---- Stored records
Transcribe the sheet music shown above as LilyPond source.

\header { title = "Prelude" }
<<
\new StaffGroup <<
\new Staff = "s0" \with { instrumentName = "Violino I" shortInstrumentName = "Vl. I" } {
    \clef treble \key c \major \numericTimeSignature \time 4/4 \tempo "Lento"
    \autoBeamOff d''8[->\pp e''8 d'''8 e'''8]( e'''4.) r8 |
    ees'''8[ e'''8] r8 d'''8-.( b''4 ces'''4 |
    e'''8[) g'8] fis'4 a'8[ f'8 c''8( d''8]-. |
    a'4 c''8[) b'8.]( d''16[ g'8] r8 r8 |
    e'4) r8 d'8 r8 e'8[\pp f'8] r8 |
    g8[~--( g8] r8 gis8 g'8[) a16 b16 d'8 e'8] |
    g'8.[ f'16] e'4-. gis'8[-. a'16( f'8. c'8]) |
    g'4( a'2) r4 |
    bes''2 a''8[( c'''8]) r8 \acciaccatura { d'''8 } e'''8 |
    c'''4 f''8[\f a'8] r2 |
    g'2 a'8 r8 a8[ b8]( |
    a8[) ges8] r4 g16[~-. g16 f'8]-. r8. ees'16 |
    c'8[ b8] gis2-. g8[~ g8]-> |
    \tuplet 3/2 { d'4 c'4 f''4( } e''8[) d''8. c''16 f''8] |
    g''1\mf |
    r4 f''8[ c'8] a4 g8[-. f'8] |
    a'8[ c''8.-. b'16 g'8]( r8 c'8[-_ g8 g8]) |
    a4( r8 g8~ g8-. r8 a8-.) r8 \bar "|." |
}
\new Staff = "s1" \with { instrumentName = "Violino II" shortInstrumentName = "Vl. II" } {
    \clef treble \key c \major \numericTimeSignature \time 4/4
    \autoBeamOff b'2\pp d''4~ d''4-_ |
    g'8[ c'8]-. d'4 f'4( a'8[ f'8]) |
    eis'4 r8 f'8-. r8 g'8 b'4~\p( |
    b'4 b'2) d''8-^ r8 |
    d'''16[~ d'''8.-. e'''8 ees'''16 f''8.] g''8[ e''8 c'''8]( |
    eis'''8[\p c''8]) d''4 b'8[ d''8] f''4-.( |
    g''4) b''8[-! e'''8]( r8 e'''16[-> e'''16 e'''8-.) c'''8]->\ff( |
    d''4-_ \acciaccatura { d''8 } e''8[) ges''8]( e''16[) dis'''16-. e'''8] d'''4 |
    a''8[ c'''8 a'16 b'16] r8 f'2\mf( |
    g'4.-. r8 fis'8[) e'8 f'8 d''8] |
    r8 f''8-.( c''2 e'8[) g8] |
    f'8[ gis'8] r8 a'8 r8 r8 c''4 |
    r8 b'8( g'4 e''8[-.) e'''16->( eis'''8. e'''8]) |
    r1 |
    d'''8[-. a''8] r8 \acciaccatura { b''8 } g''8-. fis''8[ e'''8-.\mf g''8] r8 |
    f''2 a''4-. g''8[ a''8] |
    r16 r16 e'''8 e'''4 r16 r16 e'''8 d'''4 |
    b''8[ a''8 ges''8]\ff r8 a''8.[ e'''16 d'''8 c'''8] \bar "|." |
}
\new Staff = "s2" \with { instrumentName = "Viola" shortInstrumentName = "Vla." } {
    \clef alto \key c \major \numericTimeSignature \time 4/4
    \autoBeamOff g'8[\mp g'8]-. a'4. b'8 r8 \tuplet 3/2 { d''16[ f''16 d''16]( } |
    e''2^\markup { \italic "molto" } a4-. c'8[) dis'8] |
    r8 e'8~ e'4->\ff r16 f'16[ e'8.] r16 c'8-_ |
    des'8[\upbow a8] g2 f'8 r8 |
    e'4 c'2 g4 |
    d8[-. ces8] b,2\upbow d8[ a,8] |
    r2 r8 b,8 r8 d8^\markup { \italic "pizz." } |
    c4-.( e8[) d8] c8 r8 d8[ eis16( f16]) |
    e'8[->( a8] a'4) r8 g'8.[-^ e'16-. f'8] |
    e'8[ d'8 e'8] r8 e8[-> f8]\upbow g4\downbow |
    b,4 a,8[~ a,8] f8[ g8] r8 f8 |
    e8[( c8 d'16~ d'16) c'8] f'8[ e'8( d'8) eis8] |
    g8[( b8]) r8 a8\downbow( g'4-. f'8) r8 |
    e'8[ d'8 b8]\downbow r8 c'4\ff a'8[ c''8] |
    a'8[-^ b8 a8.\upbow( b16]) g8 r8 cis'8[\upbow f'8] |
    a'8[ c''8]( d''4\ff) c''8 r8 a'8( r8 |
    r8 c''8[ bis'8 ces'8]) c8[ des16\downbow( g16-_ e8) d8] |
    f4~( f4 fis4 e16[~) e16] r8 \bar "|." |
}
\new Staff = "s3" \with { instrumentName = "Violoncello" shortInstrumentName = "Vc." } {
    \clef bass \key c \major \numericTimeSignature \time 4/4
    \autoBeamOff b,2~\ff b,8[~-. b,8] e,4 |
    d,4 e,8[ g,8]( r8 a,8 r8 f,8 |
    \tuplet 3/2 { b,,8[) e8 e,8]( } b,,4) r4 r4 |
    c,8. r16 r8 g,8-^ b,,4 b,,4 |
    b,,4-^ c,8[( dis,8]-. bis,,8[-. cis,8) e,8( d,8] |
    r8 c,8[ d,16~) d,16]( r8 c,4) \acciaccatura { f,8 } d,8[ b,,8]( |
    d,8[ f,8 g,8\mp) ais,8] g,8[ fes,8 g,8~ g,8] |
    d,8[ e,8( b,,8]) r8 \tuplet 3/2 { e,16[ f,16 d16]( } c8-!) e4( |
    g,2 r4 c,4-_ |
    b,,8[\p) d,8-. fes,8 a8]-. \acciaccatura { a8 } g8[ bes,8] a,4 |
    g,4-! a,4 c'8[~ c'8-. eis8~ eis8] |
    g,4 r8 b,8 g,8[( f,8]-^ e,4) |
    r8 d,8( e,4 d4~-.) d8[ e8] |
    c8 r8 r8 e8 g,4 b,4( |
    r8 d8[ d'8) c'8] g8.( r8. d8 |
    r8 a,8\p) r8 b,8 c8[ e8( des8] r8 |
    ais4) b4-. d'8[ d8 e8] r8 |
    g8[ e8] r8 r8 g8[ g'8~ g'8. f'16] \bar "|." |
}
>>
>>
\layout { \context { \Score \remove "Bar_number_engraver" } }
--------
Objective> Find each line in the material above that contains the string "autoBeamOff", matching case exactly, and copy those lines out.

The answer>
    \autoBeamOff d''8[->\pp e''8 d'''8 e'''8]( e'''4.) r8 |
    \autoBeamOff b'2\pp d''4~ d''4-_ |
    \autoBeamOff g'8[\mp g'8]-. a'4. b'8 r8 \tuplet 3/2 { d''16[ f''16 d''16]( } |
    \autoBeamOff b,2~\ff b,8[~-. b,8] e,4 |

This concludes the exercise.